───── Data provided ─────

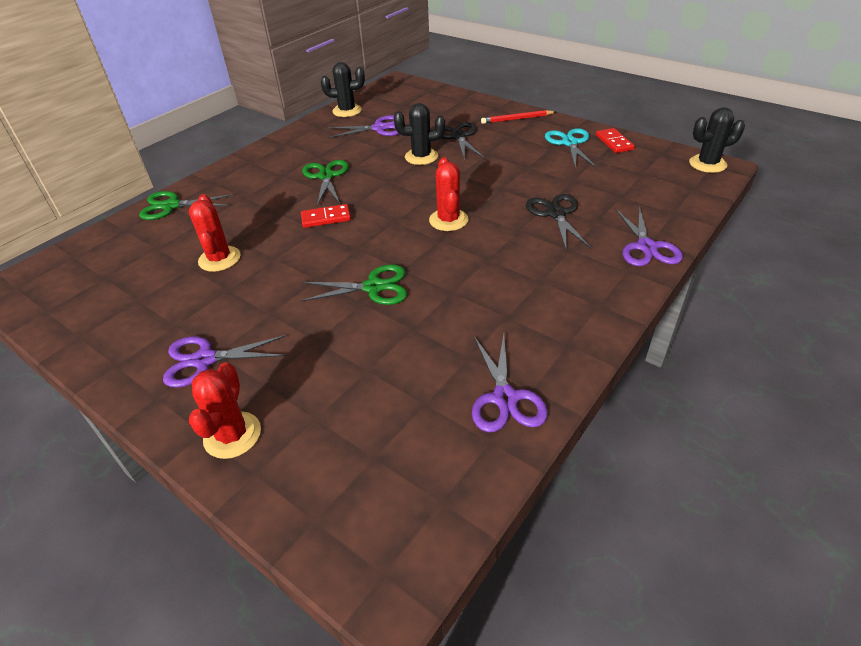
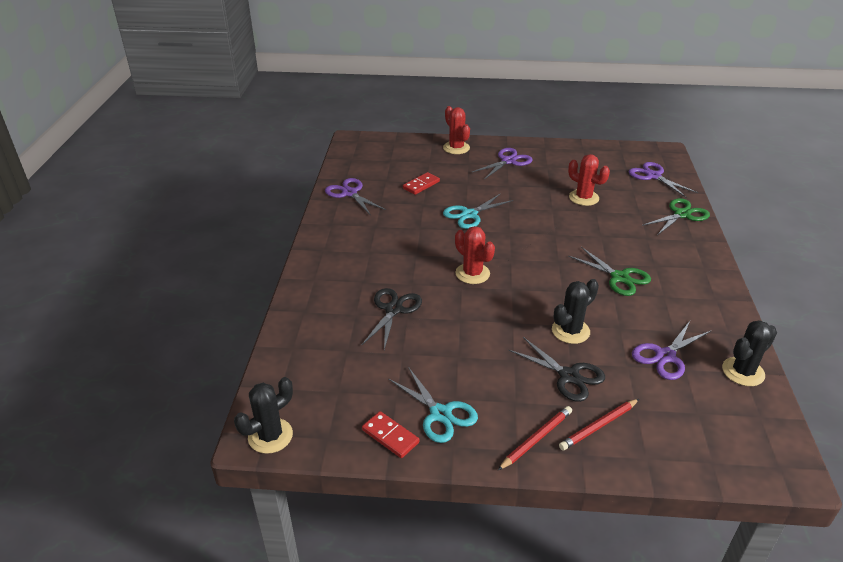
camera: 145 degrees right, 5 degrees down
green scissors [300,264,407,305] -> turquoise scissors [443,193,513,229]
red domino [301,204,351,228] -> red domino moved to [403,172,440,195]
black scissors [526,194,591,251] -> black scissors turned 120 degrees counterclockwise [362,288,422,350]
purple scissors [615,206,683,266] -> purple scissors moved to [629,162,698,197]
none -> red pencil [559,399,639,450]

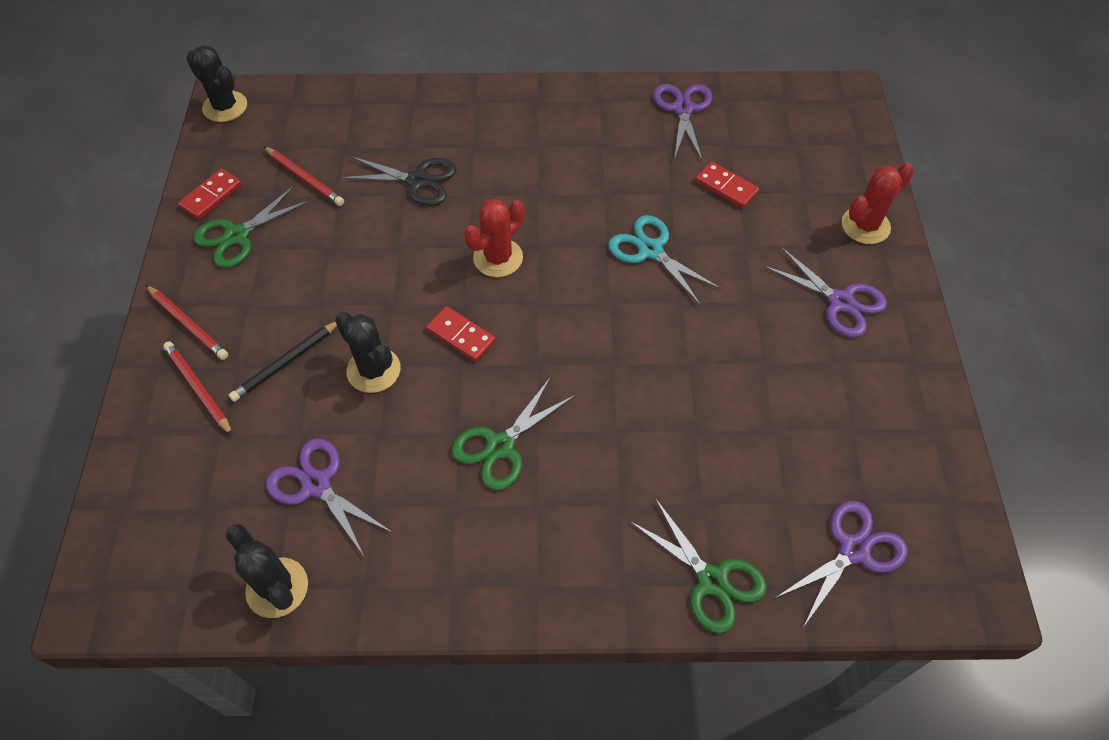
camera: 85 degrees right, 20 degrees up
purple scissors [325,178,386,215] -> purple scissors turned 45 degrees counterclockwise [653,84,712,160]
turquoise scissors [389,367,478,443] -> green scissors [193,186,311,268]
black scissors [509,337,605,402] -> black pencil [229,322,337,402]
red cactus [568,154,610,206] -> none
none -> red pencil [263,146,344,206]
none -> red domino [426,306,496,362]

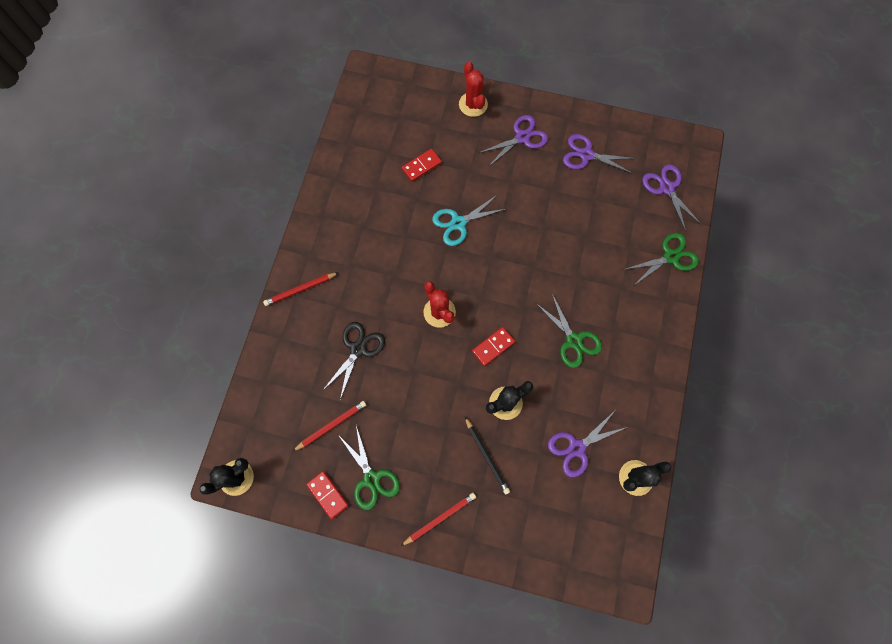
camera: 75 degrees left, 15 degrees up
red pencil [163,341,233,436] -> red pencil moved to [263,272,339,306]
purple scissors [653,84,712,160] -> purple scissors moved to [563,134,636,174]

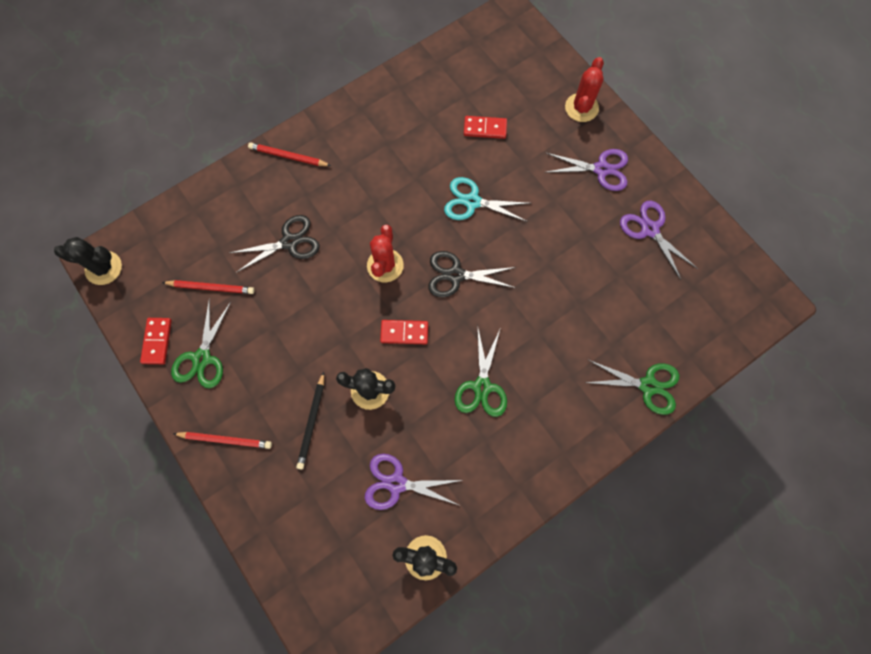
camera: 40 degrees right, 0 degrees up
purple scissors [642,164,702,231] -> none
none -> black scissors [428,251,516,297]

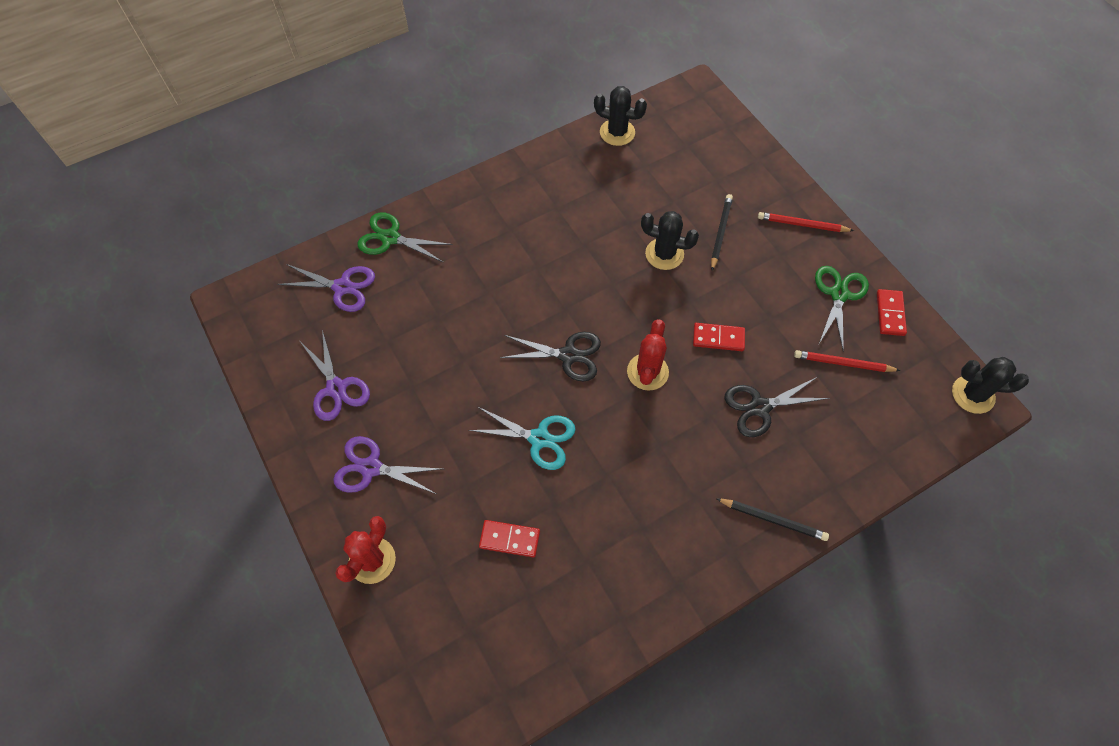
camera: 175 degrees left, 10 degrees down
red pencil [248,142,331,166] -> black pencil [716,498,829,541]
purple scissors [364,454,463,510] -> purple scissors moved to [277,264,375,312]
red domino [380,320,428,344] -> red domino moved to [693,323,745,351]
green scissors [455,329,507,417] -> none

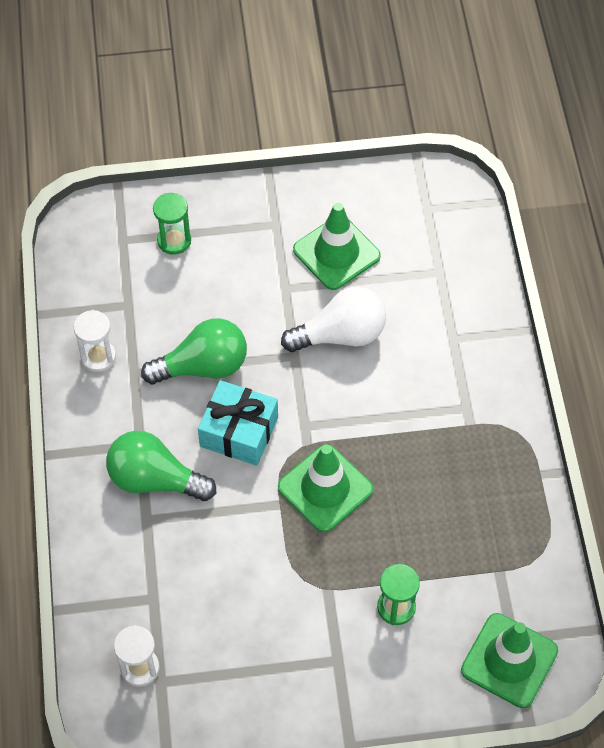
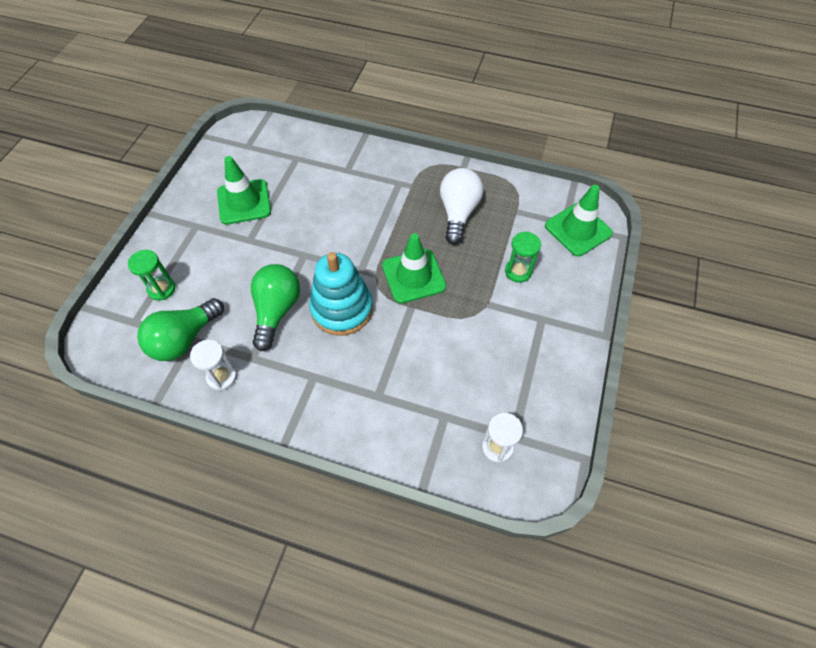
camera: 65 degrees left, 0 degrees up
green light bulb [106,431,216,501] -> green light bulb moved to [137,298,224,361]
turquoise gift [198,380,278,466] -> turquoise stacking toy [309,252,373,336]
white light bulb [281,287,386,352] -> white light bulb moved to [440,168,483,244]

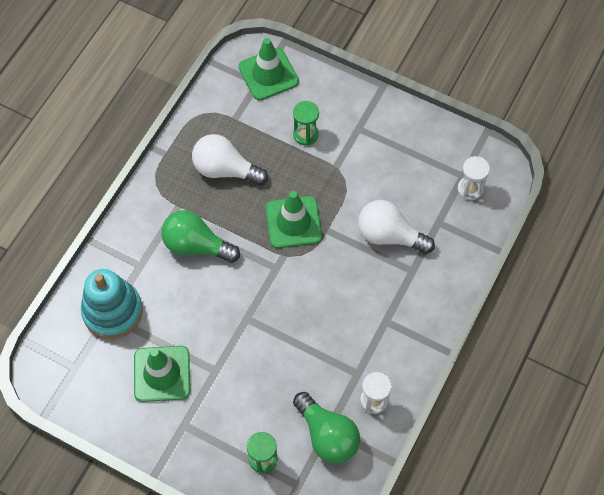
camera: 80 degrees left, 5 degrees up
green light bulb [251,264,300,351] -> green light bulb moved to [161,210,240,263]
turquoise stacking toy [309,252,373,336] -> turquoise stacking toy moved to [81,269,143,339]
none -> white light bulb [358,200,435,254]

─────

### What you have to do
In the entries above, find the line that contains "camera: 85 degrees right, 20 degrees up" and the line that contains "red pencil [163,341,233,436]". Reproduce exactly those two lines and every line between them, but not the pictures.

### Final answer
camera: 85 degrees right, 20 degrees up
purple scissors [325,178,386,215] -> purple scissors turned 45 degrees counterclockwise [653,84,712,160]
turquoise scissors [389,367,478,443] -> green scissors [193,186,311,268]
black scissors [509,337,605,402] -> black pencil [229,322,337,402]
red cactus [568,154,610,206] -> none
none -> red pencil [263,146,344,206]
none -> red domino [426,306,496,362]

camera: 75 degrees left, 15 degrees up
red pencil [163,341,233,436] -> red pencil moved to [263,272,339,306]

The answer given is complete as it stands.